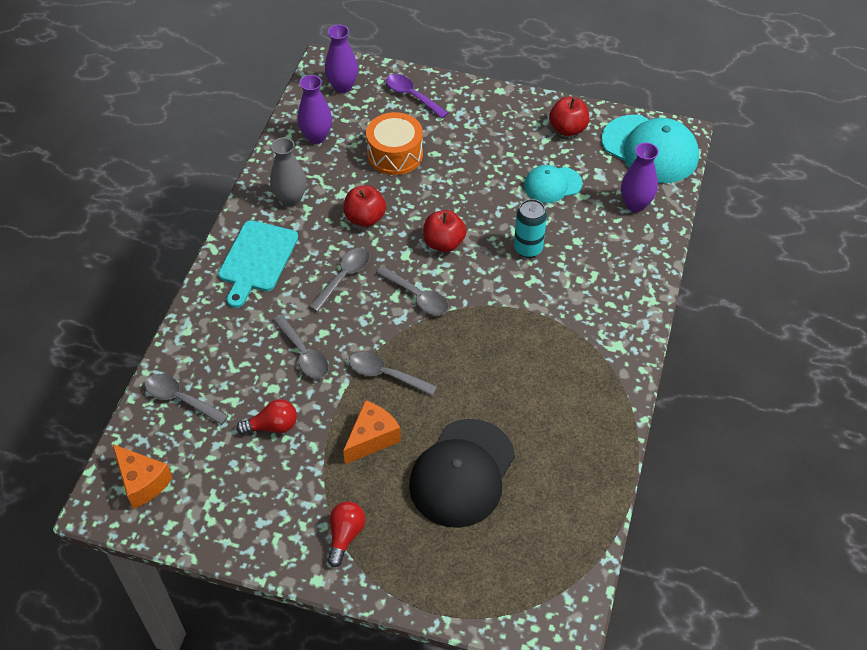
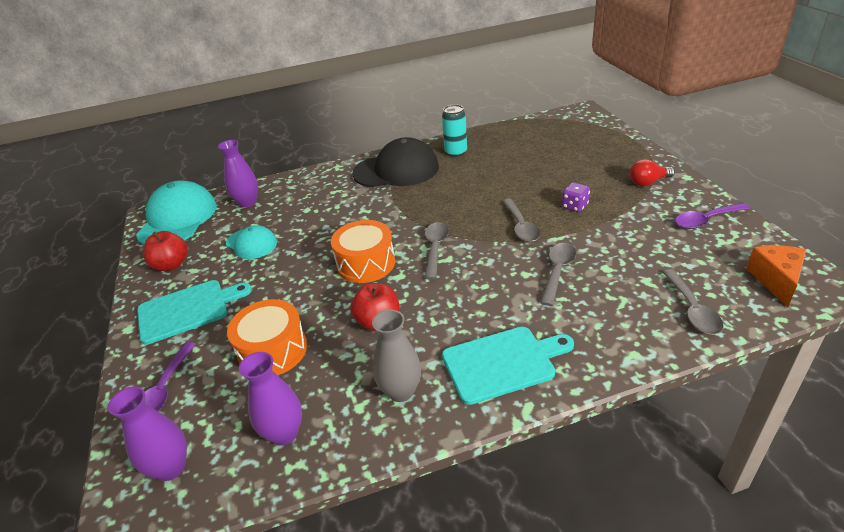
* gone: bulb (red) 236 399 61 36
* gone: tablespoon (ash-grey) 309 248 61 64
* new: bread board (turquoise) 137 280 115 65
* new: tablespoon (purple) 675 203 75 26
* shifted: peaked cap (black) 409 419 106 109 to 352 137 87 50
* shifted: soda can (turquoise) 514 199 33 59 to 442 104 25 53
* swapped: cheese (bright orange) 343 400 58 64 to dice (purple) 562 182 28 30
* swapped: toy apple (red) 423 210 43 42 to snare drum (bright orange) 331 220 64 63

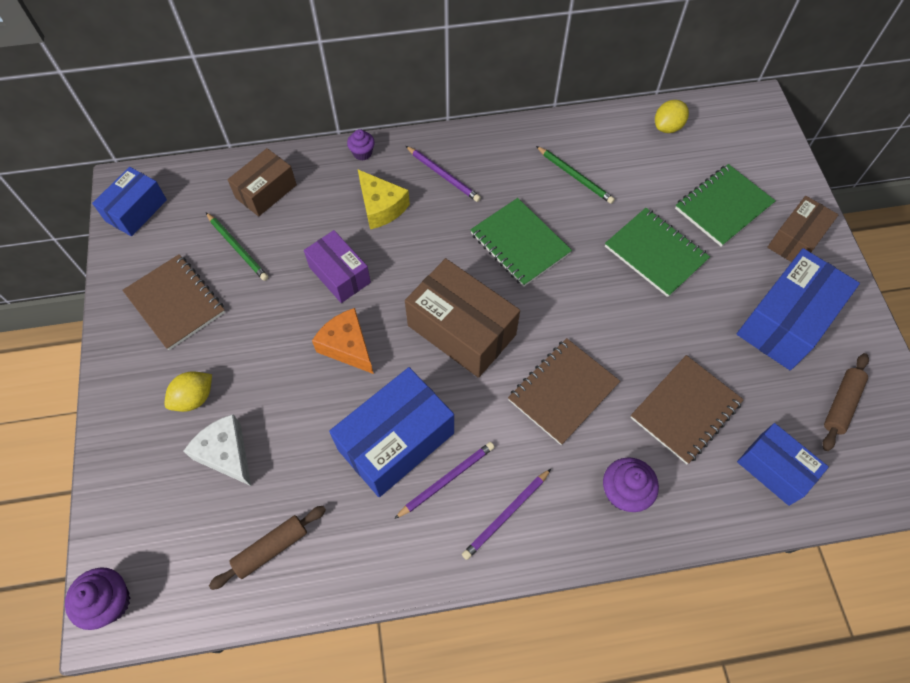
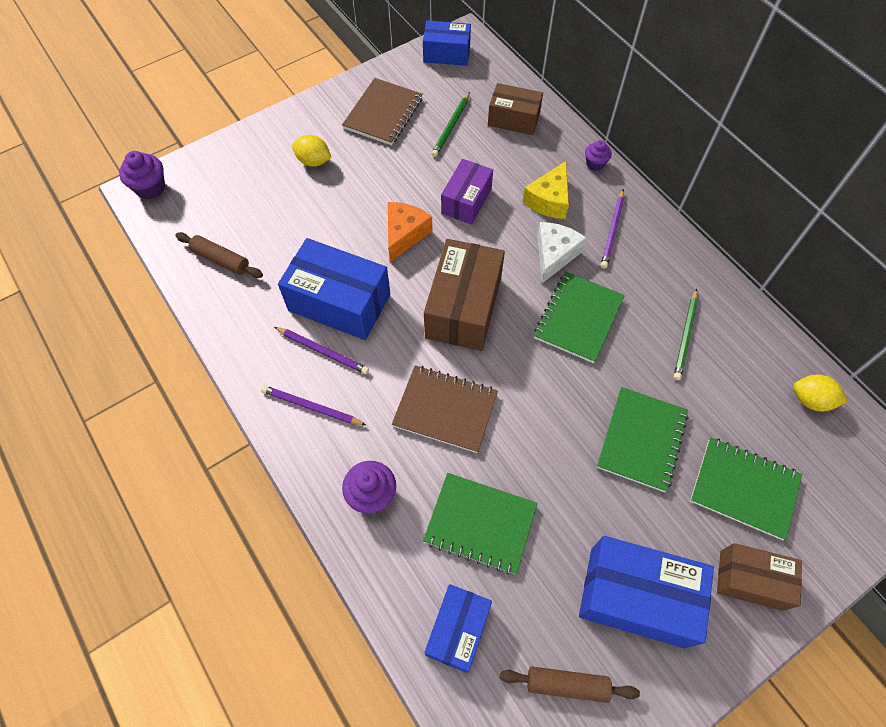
* shifted: cheese (white) 184 414 67 72 to 537 222 50 61
* repainted: exercise book (dark brown) 630 355 114 109 to exercise book (leaf-green) 423 473 115 102

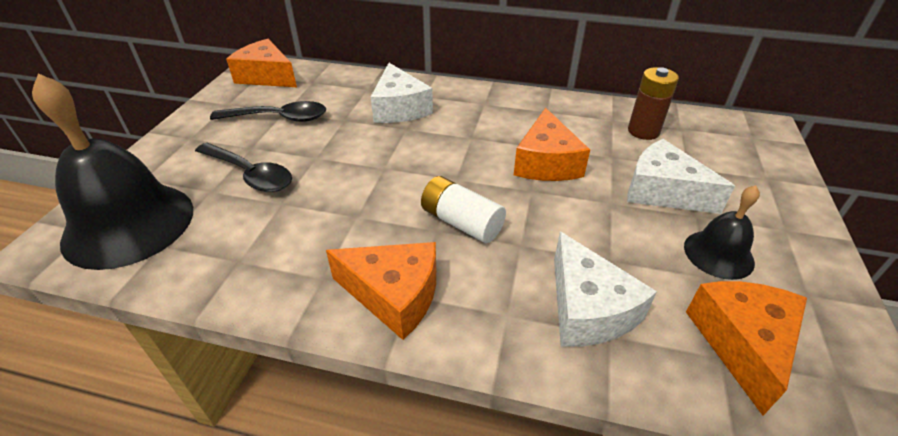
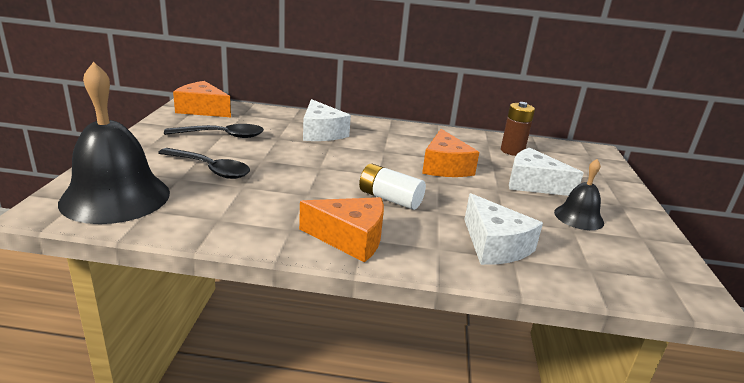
* gone: cheese (bright orange) 686 281 121 135

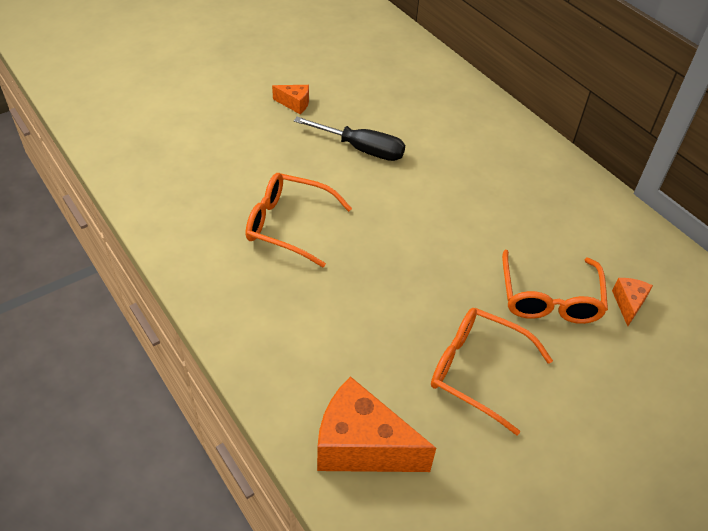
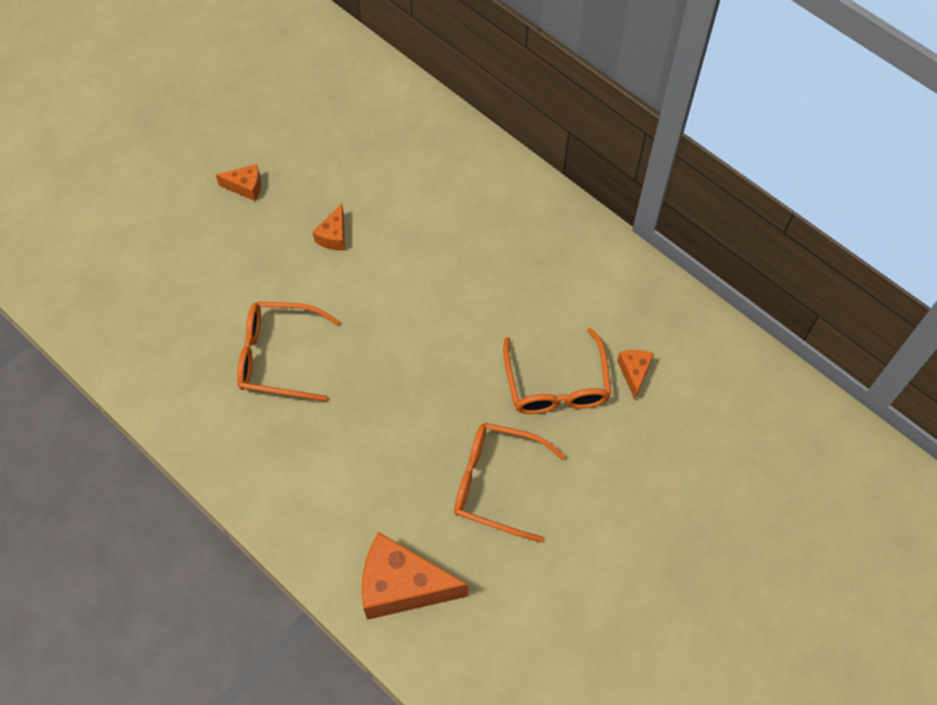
* swapped: screwdriver (black) 294 117 111 44 to cheese (bright orange) 313 204 32 47

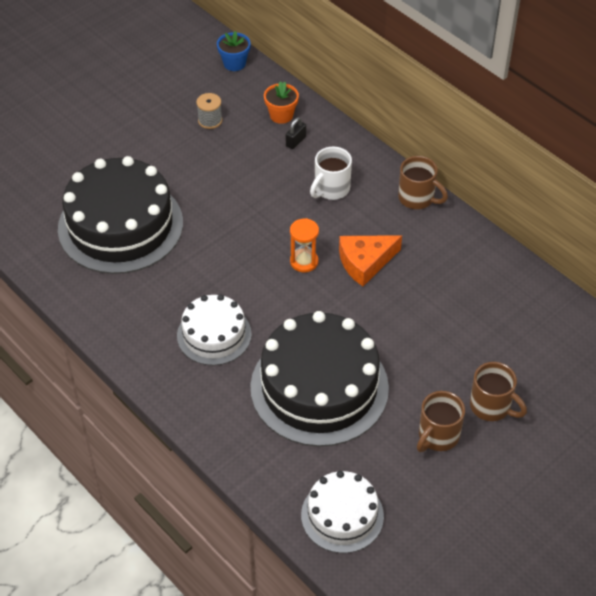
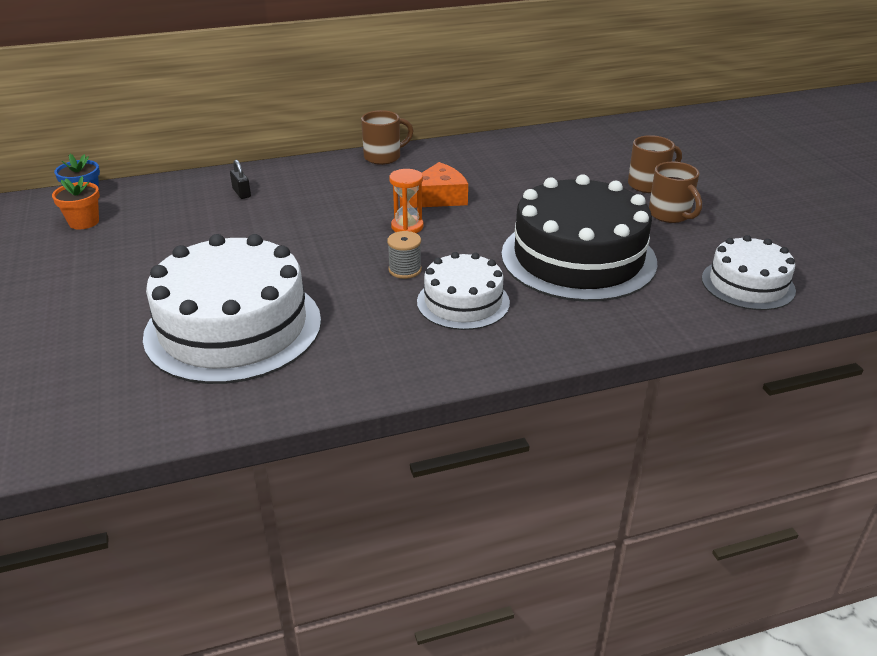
* gone: tea mug (white) 310 146 42 54
* shifted: spool (ash-grey) 196 93 26 36 to 387 231 35 48
* shifted: plant pot (bright orange) 264 81 35 43 to 52 176 48 53
* repainted: layer cake (black) 58 156 125 118 to layer cake (white) 143 234 178 150
* rotated: cheese (bright orange) 339 235 63 51 = 400 162 68 46 120 degrees counterclockwise

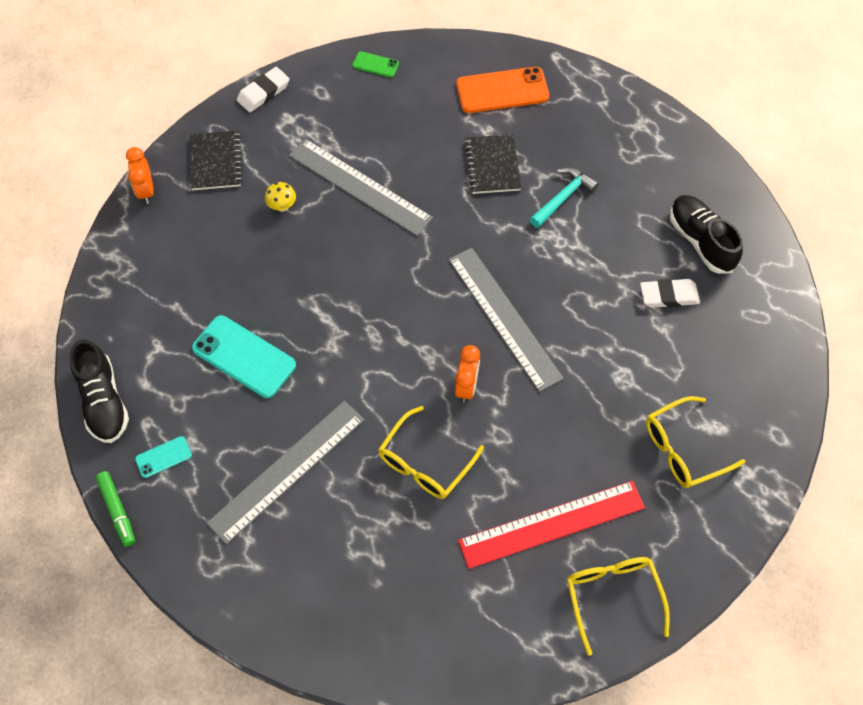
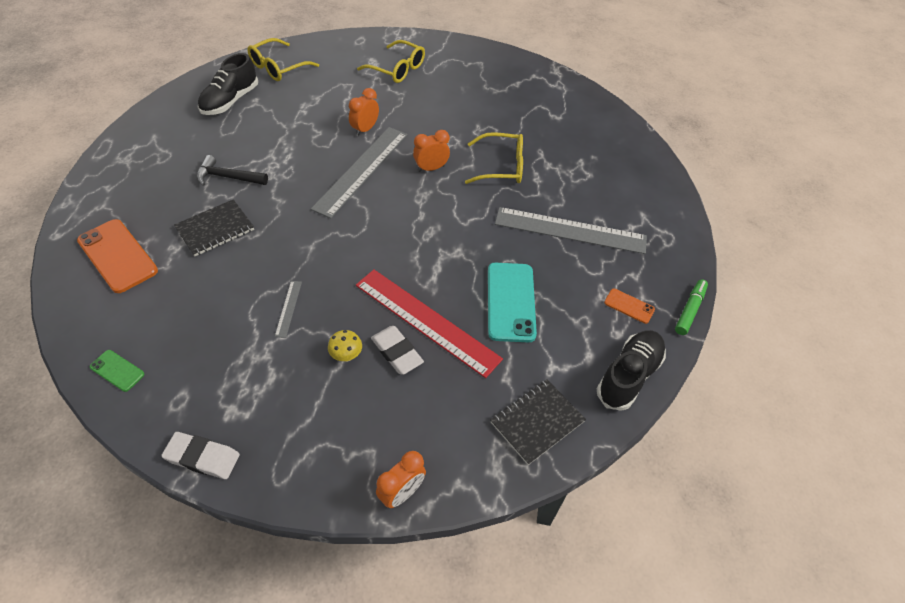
* new: alarm clock (bright orange) 349 88 30 48
* shifted: exercise book (black) 190 131 52 59 to 491 379 95 86
* shifted: ruler (red) 458 481 187 88 to 356 269 147 109
* shifted: spectacles (golden) 567 557 103 99 to 247 38 72 43
* shifted: eraser (white) 640 279 60 29 to 371 326 53 49
* repainted: smartphone (turquoise) 135 436 57 42 to smartphone (bright orange) 604 288 51 36
* repainted: carpenter's hammer (turquoise) 530 168 69 60 to carpenter's hammer (black) 196 155 72 31
* rotated: smartphone (leaf-green) 352 51 47 27 = 90 350 54 42 45 degrees counterclockwise
* scaled: ruler (ash-grey) 289 138 144 98 = 275 281 27 57 x0.41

» **Assignment**
No pictures should appear; only the lines from the first line of the records through the line with "442 104 25 53", both included, are to be restated word for word.

» **Answer to the exercise**
* gone: bulb (red) 236 399 61 36
* gone: tablespoon (ash-grey) 309 248 61 64
* new: bread board (turquoise) 137 280 115 65
* new: tablespoon (purple) 675 203 75 26
* shifted: peaked cap (black) 409 419 106 109 to 352 137 87 50
* shifted: soda can (turquoise) 514 199 33 59 to 442 104 25 53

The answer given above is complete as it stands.